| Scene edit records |
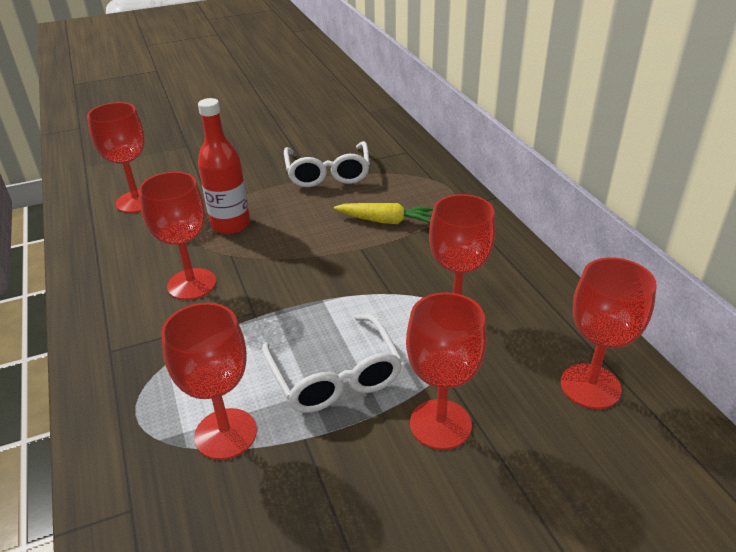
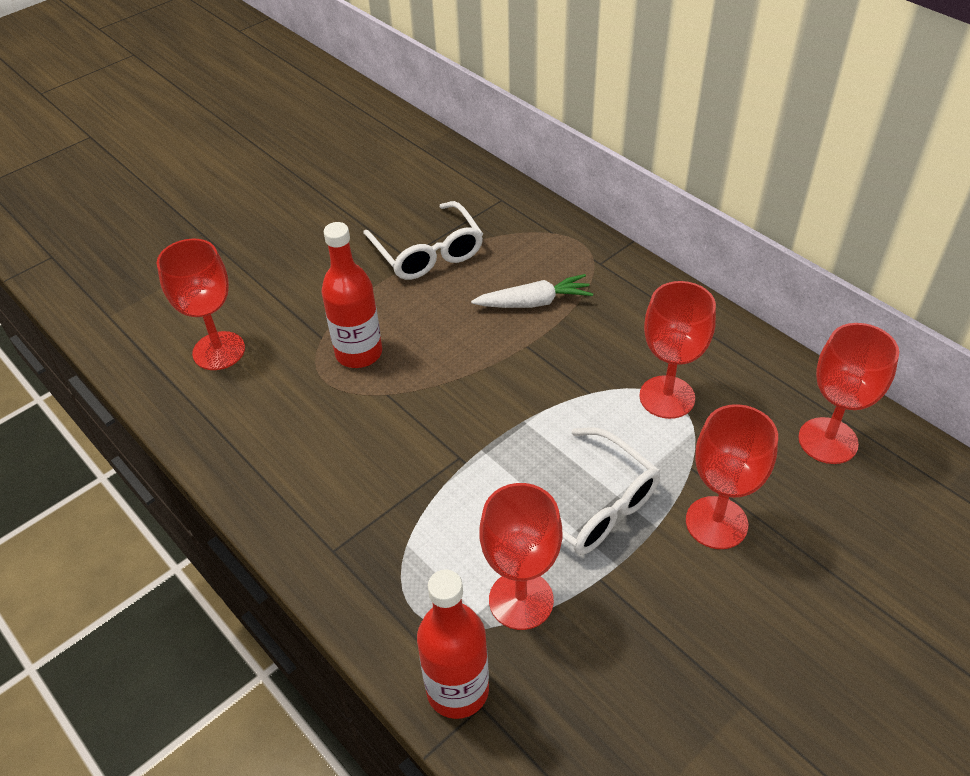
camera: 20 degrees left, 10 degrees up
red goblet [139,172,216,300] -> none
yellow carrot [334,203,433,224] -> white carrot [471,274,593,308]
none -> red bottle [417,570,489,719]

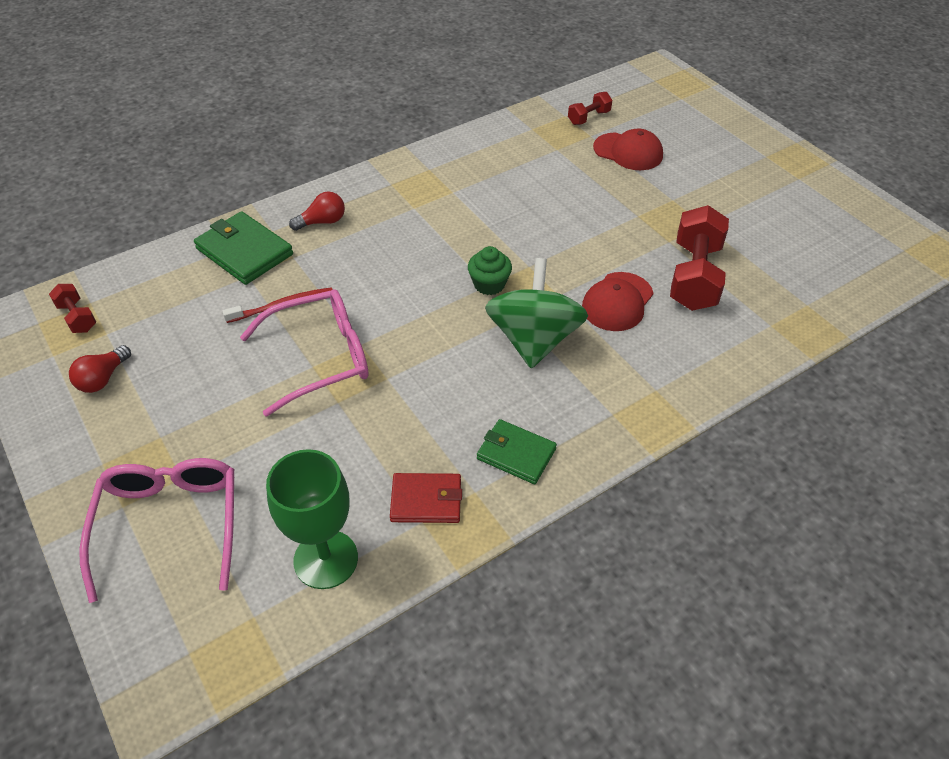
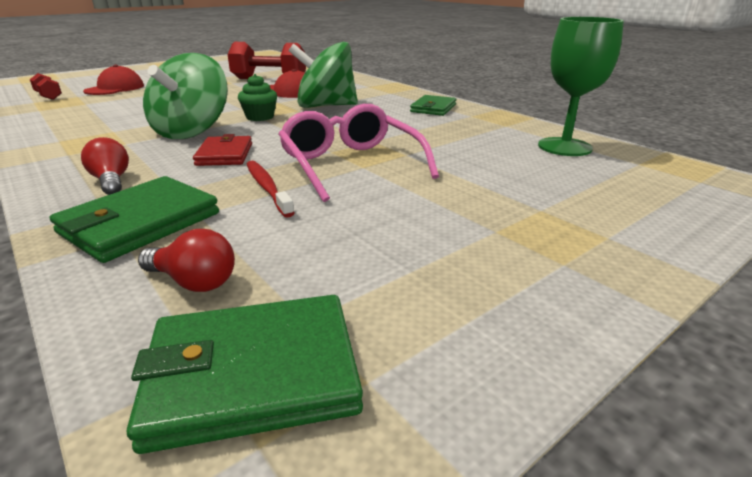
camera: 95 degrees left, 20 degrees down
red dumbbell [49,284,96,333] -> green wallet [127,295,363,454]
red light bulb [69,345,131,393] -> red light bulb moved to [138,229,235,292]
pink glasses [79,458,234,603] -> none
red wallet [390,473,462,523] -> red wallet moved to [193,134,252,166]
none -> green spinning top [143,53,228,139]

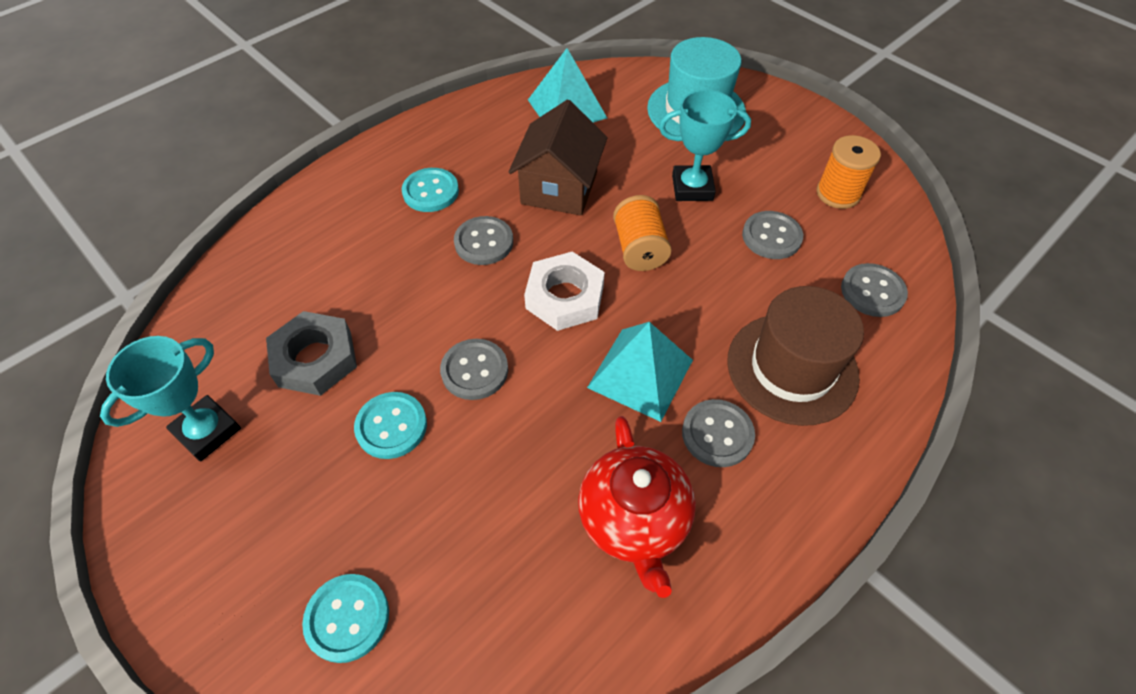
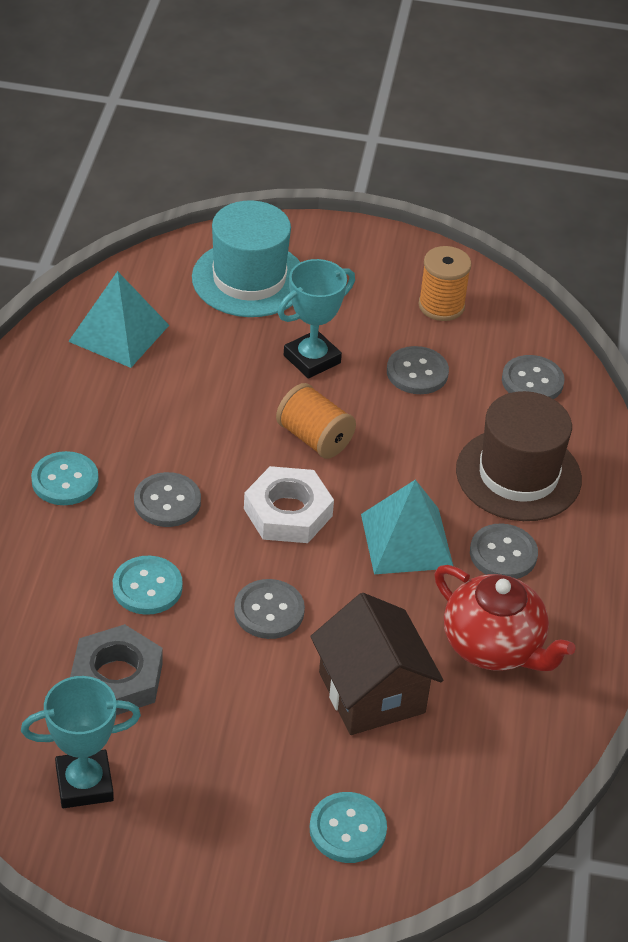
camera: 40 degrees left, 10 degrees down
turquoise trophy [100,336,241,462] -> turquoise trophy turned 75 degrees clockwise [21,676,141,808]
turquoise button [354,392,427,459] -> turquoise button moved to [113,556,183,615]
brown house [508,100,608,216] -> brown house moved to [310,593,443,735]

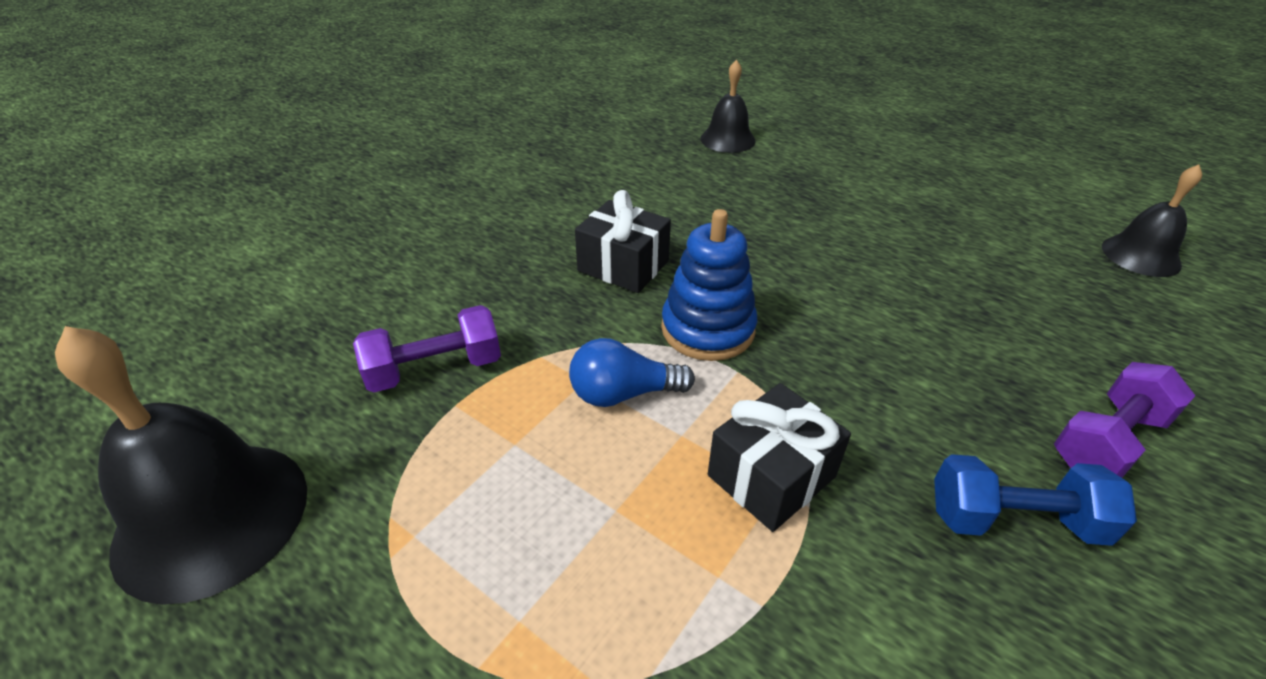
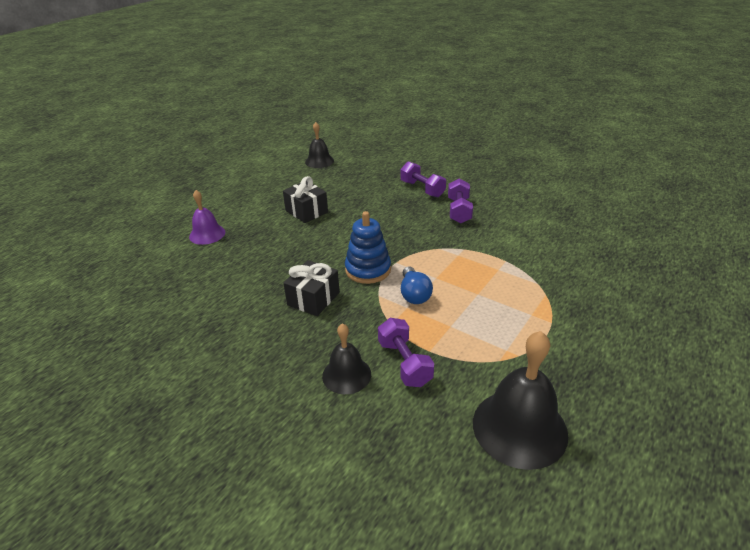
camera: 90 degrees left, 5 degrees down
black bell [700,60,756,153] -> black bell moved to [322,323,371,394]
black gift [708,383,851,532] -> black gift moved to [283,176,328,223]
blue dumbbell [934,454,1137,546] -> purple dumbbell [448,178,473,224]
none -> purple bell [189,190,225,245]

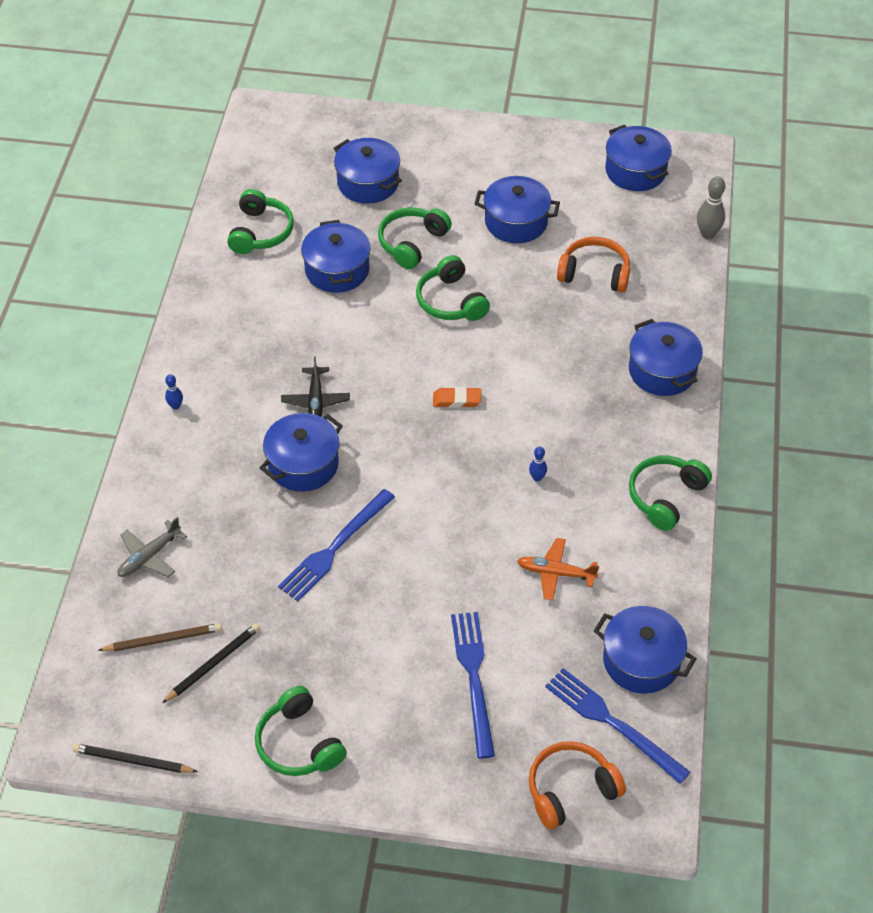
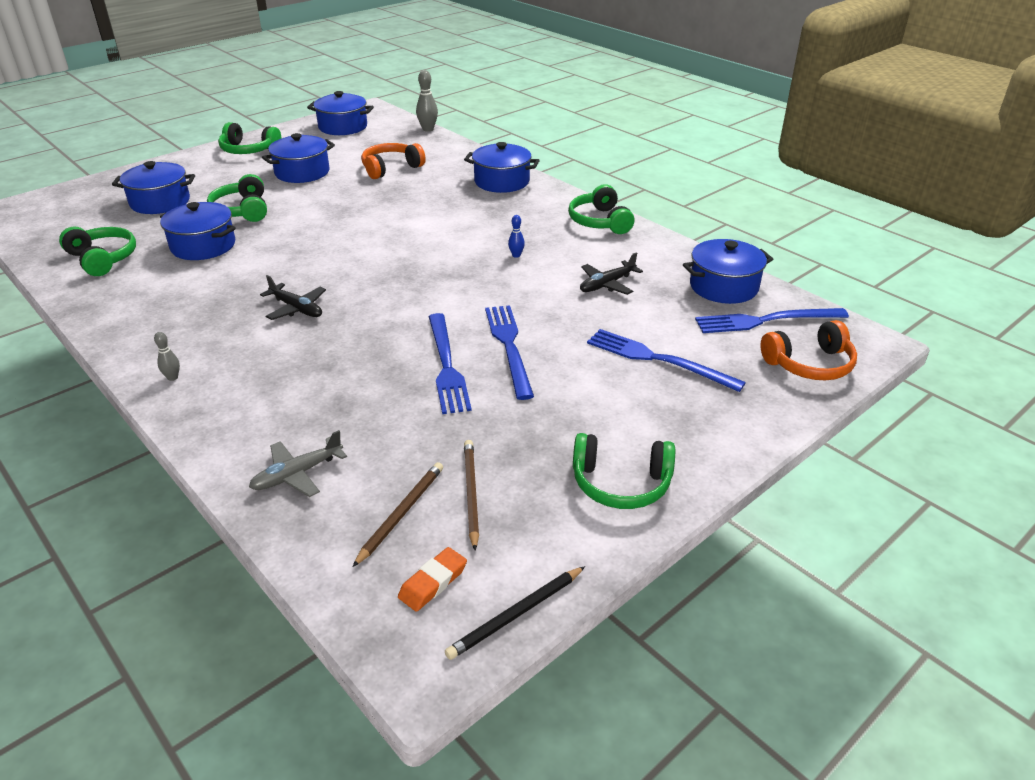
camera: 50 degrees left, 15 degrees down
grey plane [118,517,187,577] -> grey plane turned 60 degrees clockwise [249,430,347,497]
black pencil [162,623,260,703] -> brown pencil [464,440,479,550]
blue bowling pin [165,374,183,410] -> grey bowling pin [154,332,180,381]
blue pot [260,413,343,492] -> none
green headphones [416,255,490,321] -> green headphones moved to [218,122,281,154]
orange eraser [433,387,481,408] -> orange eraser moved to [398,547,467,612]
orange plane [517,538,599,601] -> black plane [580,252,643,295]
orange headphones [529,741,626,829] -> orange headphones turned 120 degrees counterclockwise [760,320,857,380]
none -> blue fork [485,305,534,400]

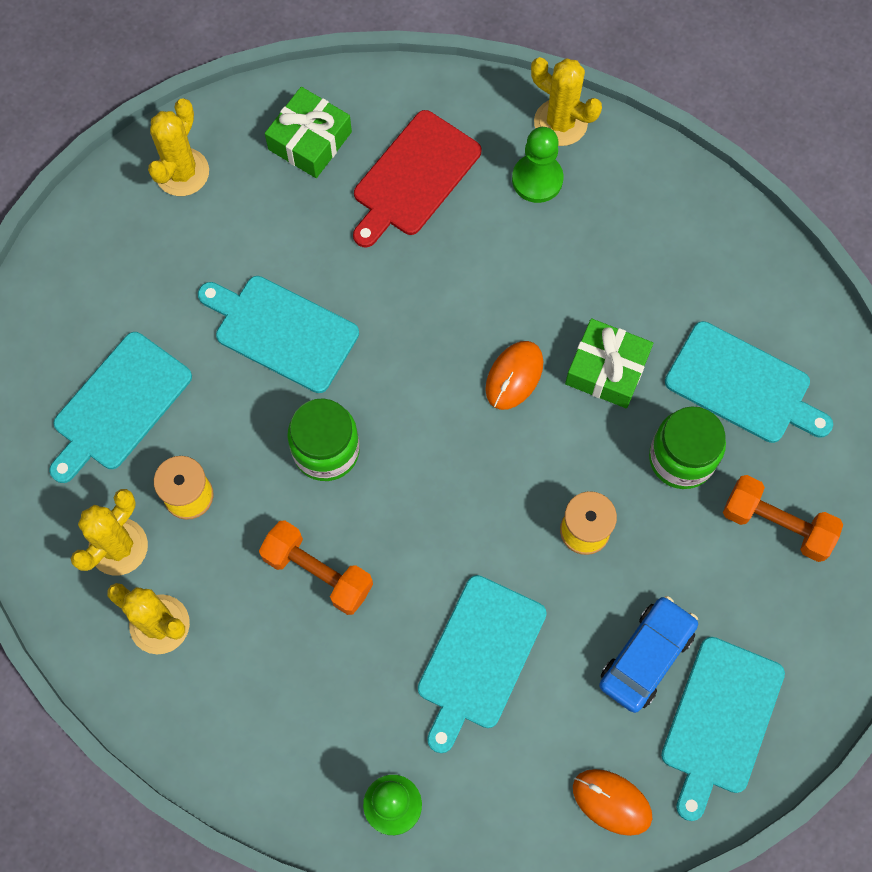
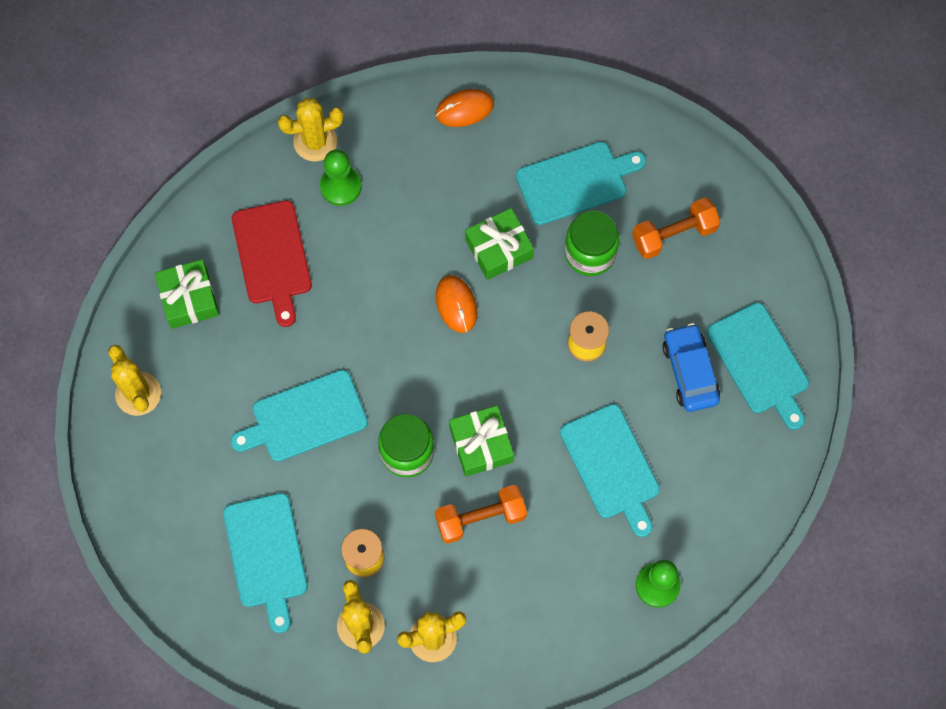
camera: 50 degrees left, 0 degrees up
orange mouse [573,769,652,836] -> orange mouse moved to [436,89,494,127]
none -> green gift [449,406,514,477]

| Task description |
The lines from the start of the records above through the line that holds "blue pot [260,413,343,492] -> none" are to be copied exactly, both ends included, and no pictures are to be copied.

| Expected answer |
camera: 20 degrees left, 10 degrees up
red goblet [139,172,216,300] -> none
yellow carrot [334,203,433,224] -> white carrot [471,274,593,308]
none -> red bottle [417,570,489,719]

camera: 95 degrees left, 20 degrees down
red dumbbell [49,284,96,333] -> green wallet [127,295,363,454]
red light bulb [69,345,131,393] -> red light bulb moved to [138,229,235,292]
pink glasses [79,458,234,603] -> none
red wallet [390,473,462,523] -> red wallet moved to [193,134,252,166]
none -> green spinning top [143,53,228,139]

camera: 40 degrees left, 10 degrees down
turquoise trophy [100,336,241,462] -> turquoise trophy turned 75 degrees clockwise [21,676,141,808]
turquoise button [354,392,427,459] -> turquoise button moved to [113,556,183,615]
brown house [508,100,608,216] -> brown house moved to [310,593,443,735]

camera: 90 degrees left, 5 degrees down
black bell [700,60,756,153] -> black bell moved to [322,323,371,394]
black gift [708,383,851,532] -> black gift moved to [283,176,328,223]
blue dumbbell [934,454,1137,546] -> purple dumbbell [448,178,473,224]
none -> purple bell [189,190,225,245]

camera: 50 degrees left, 15 degrees down
grey plane [118,517,187,577] -> grey plane turned 60 degrees clockwise [249,430,347,497]
black pencil [162,623,260,703] -> brown pencil [464,440,479,550]
blue bowling pin [165,374,183,410] -> grey bowling pin [154,332,180,381]
blue pot [260,413,343,492] -> none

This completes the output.